* How to complete this task: The result should be the listing below restated word for word, with images left out.

* Materials provided:
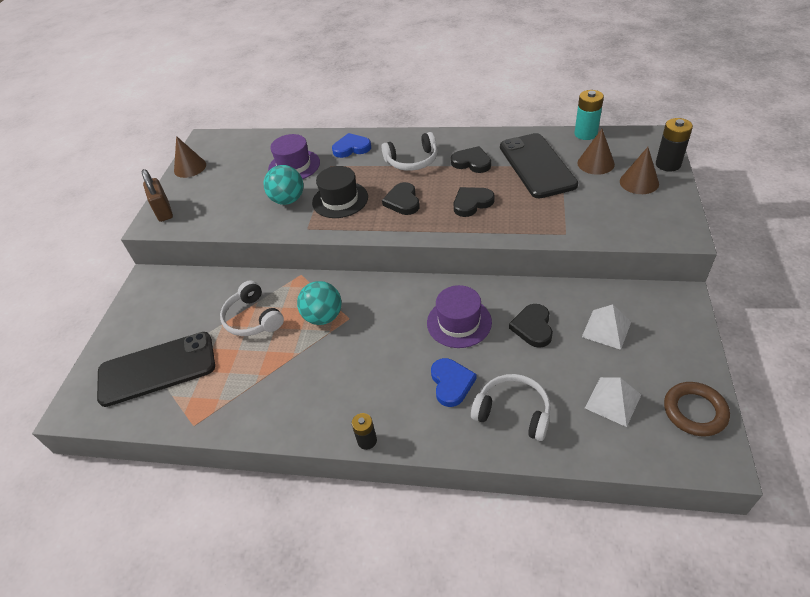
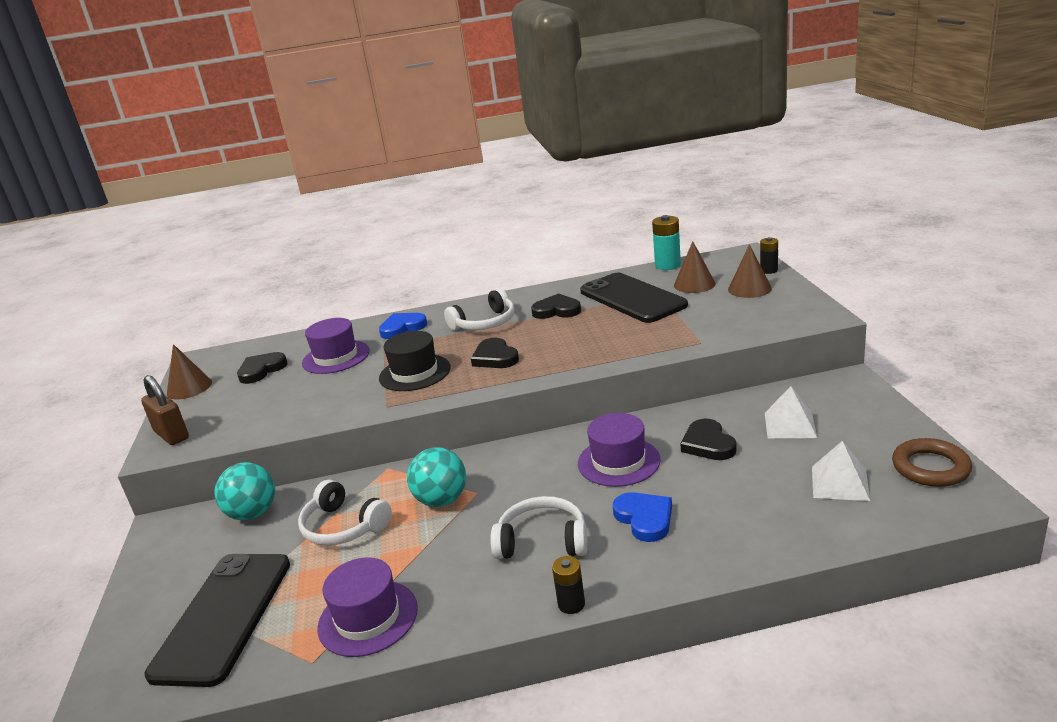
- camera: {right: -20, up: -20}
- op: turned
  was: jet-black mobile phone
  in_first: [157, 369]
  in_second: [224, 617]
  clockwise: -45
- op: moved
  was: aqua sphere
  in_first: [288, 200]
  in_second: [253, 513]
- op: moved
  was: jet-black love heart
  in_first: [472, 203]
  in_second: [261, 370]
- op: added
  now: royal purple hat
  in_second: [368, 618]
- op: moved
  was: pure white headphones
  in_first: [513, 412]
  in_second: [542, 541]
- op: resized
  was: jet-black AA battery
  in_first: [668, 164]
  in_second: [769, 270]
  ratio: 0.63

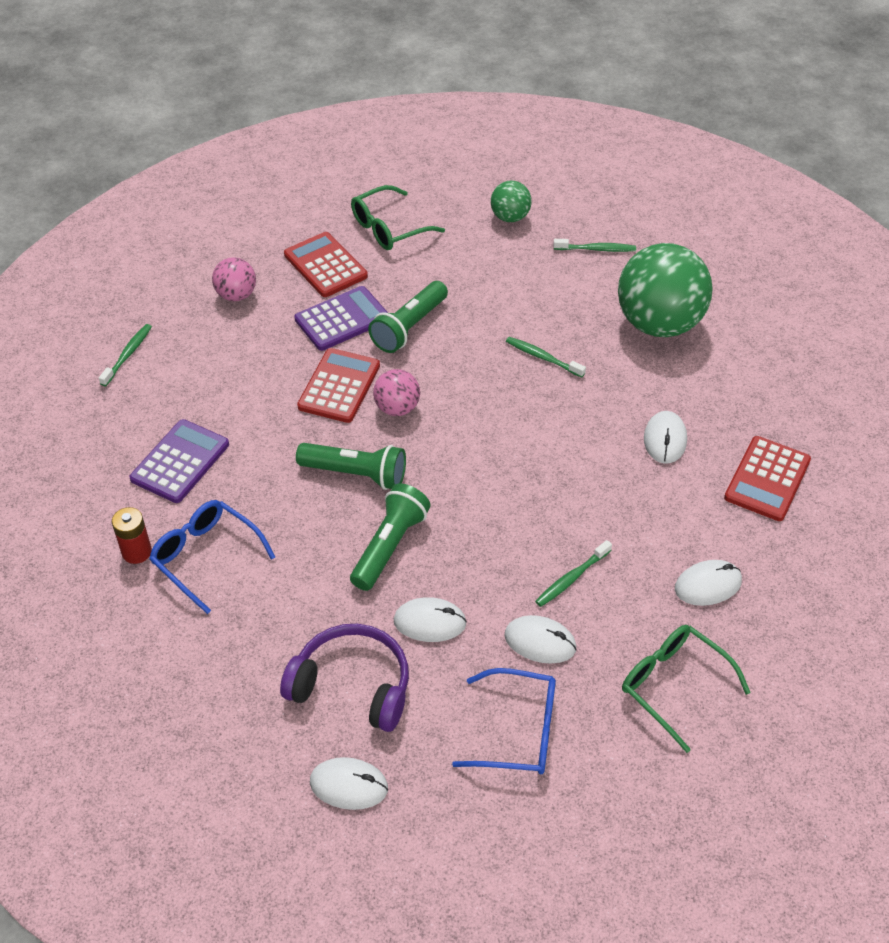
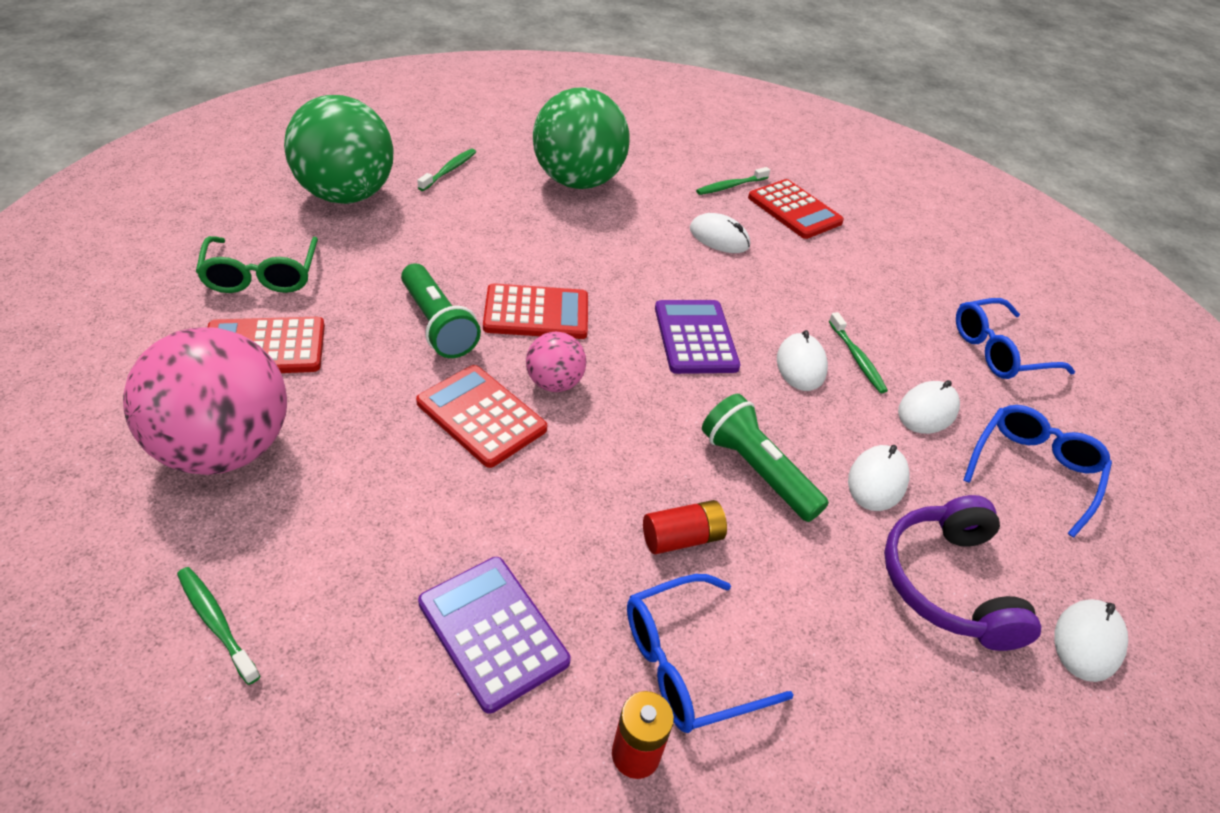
- camera: {right: -70, up: -5}
- op: resized
  was: rose-pink sphere
  in_first: [236, 295]
  in_second: [225, 449]
  ratio: 2.08
- op: resized
  was: leaf-green sphere
  in_first: [510, 217]
  in_second: [346, 195]
  ratio: 2.08
- op: added
  now: red calculator
  in_second: [536, 313]
- op: added
  now: red AA battery
  in_second: [682, 538]
- op: moved
  was: royal purple calculator
  in_first: [342, 319]
  in_second: [695, 337]
- op: moved
  was: leaf-green tooth brush
  in_first: [542, 357]
  in_second: [730, 186]
- op: moved
  was: pure white PC mouse
  in_first: [708, 585]
  in_second: [801, 365]
- op: turned
  was: royal purple headphones
  in_first: [352, 686]
  in_second: [947, 583]
  clockwise: -45
- op: recoloured
  was: leaf-green eyeglasses
  now: blue eyeglasses
  in_first: [674, 686]
  in_second: [999, 351]
- op: removed
  was: leaf-green torch
  in_first: [356, 474]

* The completed task:
- camera: {right: -20, up: -20}
- op: turned
  was: jet-black mobile phone
  in_first: [157, 369]
  in_second: [224, 617]
  clockwise: -45
- op: moved
  was: aqua sphere
  in_first: [288, 200]
  in_second: [253, 513]
- op: moved
  was: jet-black love heart
  in_first: [472, 203]
  in_second: [261, 370]
- op: added
  now: royal purple hat
  in_second: [368, 618]
- op: moved
  was: pure white headphones
  in_first: [513, 412]
  in_second: [542, 541]
- op: resized
  was: jet-black AA battery
  in_first: [668, 164]
  in_second: [769, 270]
  ratio: 0.63

- camera: {right: -70, up: -5}
- op: resized
  was: rose-pink sphere
  in_first: [236, 295]
  in_second: [225, 449]
  ratio: 2.08
- op: resized
  was: leaf-green sphere
  in_first: [510, 217]
  in_second: [346, 195]
  ratio: 2.08
- op: added
  now: red calculator
  in_second: [536, 313]
- op: added
  now: red AA battery
  in_second: [682, 538]
- op: moved
  was: royal purple calculator
  in_first: [342, 319]
  in_second: [695, 337]
- op: moved
  was: leaf-green tooth brush
  in_first: [542, 357]
  in_second: [730, 186]
- op: moved
  was: pure white PC mouse
  in_first: [708, 585]
  in_second: [801, 365]
- op: turned
  was: royal purple headphones
  in_first: [352, 686]
  in_second: [947, 583]
  clockwise: -45
- op: recoloured
  was: leaf-green eyeglasses
  now: blue eyeglasses
  in_first: [674, 686]
  in_second: [999, 351]
- op: removed
  was: leaf-green torch
  in_first: [356, 474]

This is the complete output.